==== Material for this task

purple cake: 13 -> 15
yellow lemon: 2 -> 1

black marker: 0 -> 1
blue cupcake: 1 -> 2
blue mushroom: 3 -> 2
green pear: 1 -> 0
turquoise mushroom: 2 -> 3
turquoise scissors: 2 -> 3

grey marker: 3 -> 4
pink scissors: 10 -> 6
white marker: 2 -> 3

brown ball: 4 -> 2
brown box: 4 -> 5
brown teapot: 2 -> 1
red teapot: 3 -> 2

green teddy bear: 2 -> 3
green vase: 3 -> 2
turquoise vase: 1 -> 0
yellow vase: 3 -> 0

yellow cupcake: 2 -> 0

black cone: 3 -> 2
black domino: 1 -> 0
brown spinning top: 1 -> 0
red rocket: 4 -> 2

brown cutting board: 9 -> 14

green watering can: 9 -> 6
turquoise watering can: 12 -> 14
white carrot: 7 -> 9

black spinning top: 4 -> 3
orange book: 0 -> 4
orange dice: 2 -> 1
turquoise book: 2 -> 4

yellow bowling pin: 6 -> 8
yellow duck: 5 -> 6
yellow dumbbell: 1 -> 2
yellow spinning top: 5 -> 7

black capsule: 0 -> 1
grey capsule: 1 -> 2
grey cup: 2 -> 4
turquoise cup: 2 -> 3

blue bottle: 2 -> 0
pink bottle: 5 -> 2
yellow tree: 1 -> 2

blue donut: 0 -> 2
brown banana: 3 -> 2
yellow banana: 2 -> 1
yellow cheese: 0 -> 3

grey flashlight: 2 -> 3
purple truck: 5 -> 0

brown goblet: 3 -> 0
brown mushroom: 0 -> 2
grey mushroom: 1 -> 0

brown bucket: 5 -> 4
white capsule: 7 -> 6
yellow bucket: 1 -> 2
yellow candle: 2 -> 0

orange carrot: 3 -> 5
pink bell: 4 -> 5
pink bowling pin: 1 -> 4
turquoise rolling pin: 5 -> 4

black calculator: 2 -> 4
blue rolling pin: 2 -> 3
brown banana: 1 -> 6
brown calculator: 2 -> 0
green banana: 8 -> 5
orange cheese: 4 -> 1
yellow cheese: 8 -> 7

========

● **What you will do**
Lines from the one containing "brown calculator: 2 -> 0" through the end of the data above must be written out exactly, and no other lines are needed.

● **Answer for this exercise**
brown calculator: 2 -> 0
green banana: 8 -> 5
orange cheese: 4 -> 1
yellow cheese: 8 -> 7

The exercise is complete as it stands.